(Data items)
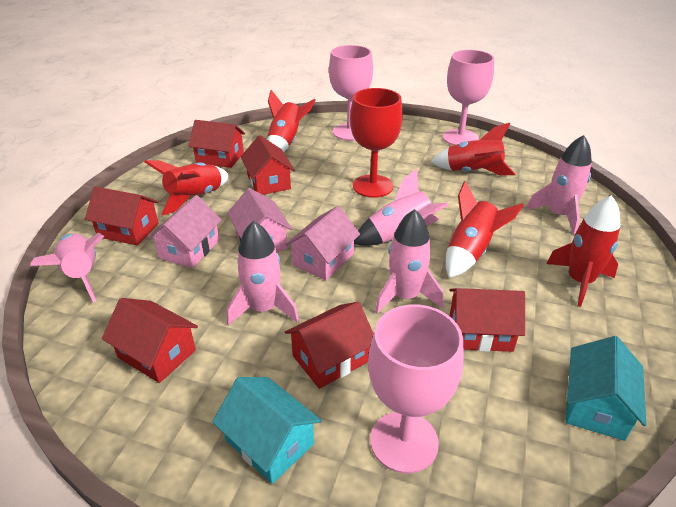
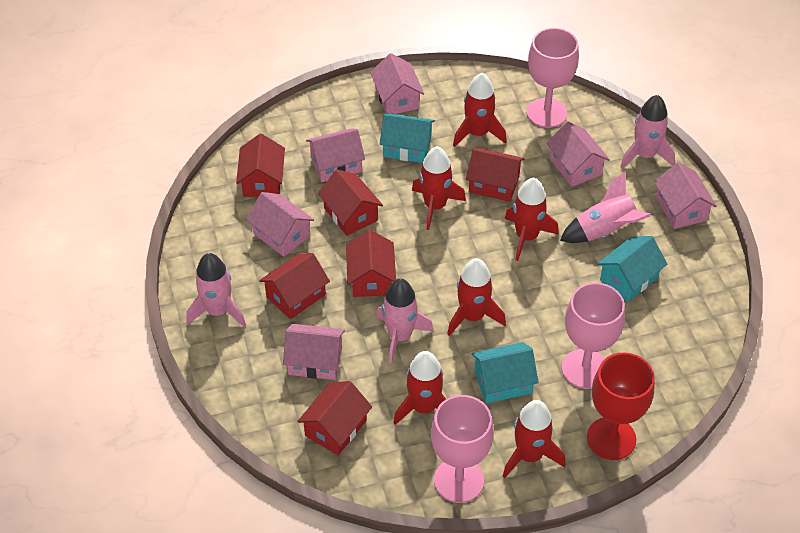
pink house: 3 -> 6
pink rocket: 5 -> 4
red rocket: 5 -> 6
turquoise house: 2 -> 3

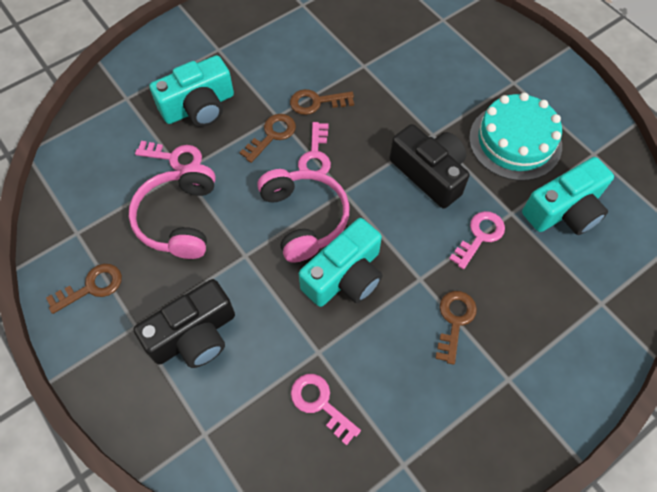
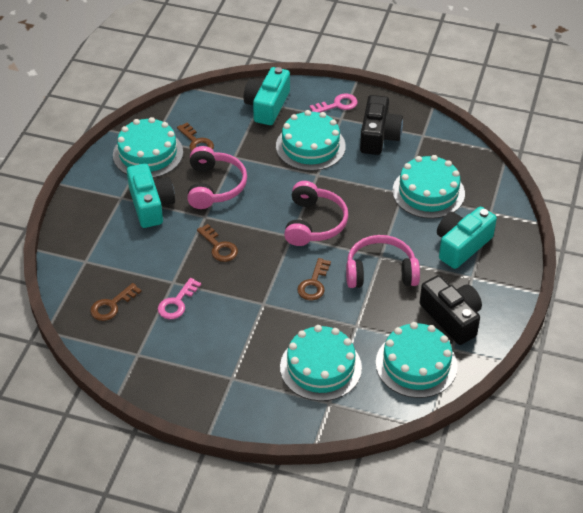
pink headphones: 2 -> 3
pink key: 4 -> 2
turquoise cake: 1 -> 5

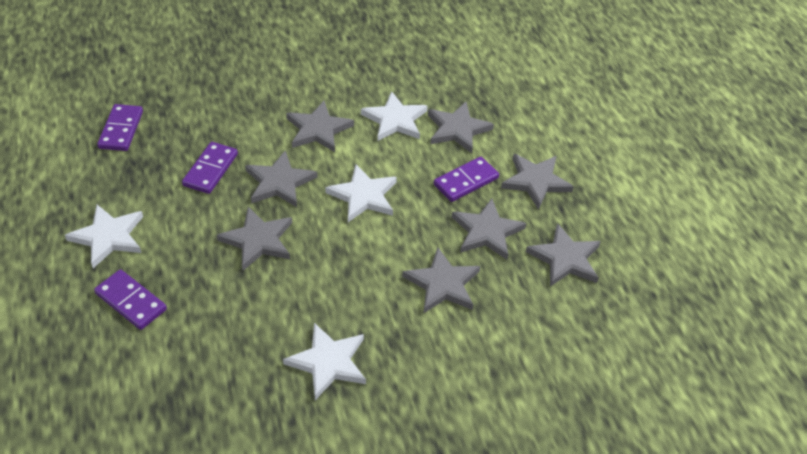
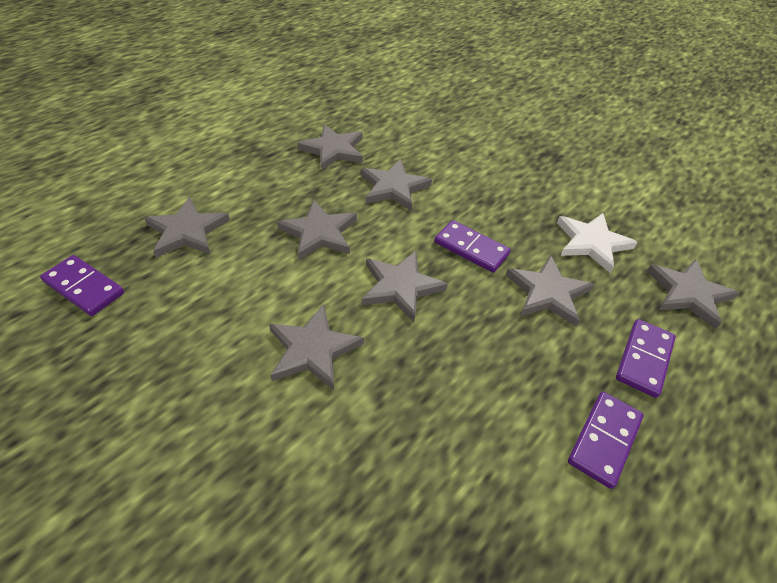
white star: 4 -> 1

Exercise goal = Excluding the pictures, restate the records above word for word.

Reply =
pink house: 3 -> 6
pink rocket: 5 -> 4
red rocket: 5 -> 6
turquoise house: 2 -> 3

pink headphones: 2 -> 3
pink key: 4 -> 2
turquoise cake: 1 -> 5

white star: 4 -> 1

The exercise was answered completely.